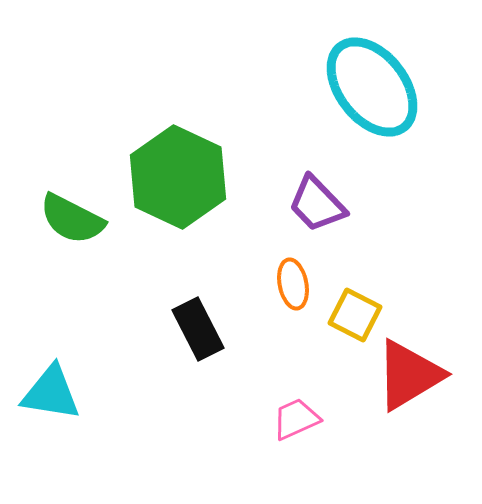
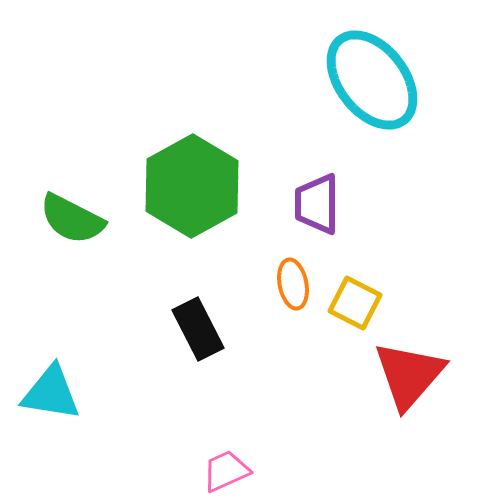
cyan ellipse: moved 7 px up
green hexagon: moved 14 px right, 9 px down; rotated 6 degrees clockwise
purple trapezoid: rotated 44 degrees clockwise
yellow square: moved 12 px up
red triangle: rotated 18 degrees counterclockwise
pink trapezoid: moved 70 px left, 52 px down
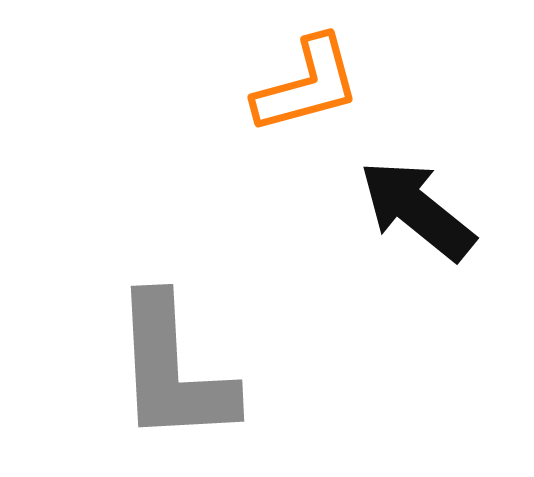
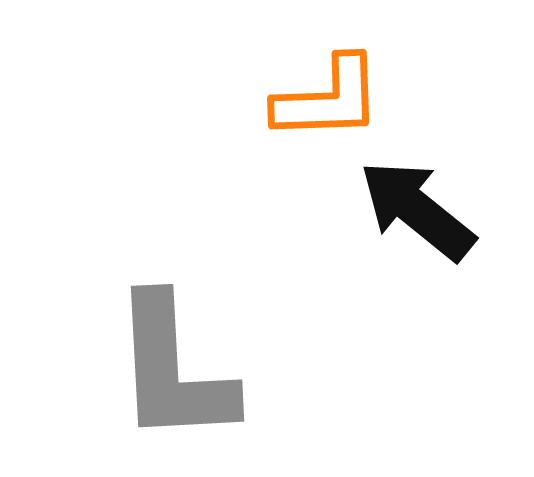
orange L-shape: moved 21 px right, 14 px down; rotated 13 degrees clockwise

_ _ _ _ _ _ _

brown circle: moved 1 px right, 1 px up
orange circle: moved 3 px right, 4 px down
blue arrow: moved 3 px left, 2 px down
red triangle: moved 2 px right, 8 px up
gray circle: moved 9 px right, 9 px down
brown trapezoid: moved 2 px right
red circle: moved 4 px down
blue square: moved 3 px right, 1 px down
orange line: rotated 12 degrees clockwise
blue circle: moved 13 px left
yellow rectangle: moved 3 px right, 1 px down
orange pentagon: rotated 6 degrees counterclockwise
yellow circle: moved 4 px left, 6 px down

_ _ _ _ _ _ _

▶ Task instructions: Return a word-for-word copy of the lines above from the one holding "orange circle: moved 3 px right, 4 px down" through the one holding "yellow circle: moved 4 px left, 6 px down", with both of them included and nothing besides.

▶ Output for this task:
orange circle: moved 3 px right, 4 px down
blue arrow: moved 3 px left, 2 px down
red triangle: moved 2 px right, 8 px up
gray circle: moved 9 px right, 9 px down
brown trapezoid: moved 2 px right
red circle: moved 4 px down
blue square: moved 3 px right, 1 px down
orange line: rotated 12 degrees clockwise
blue circle: moved 13 px left
yellow rectangle: moved 3 px right, 1 px down
orange pentagon: rotated 6 degrees counterclockwise
yellow circle: moved 4 px left, 6 px down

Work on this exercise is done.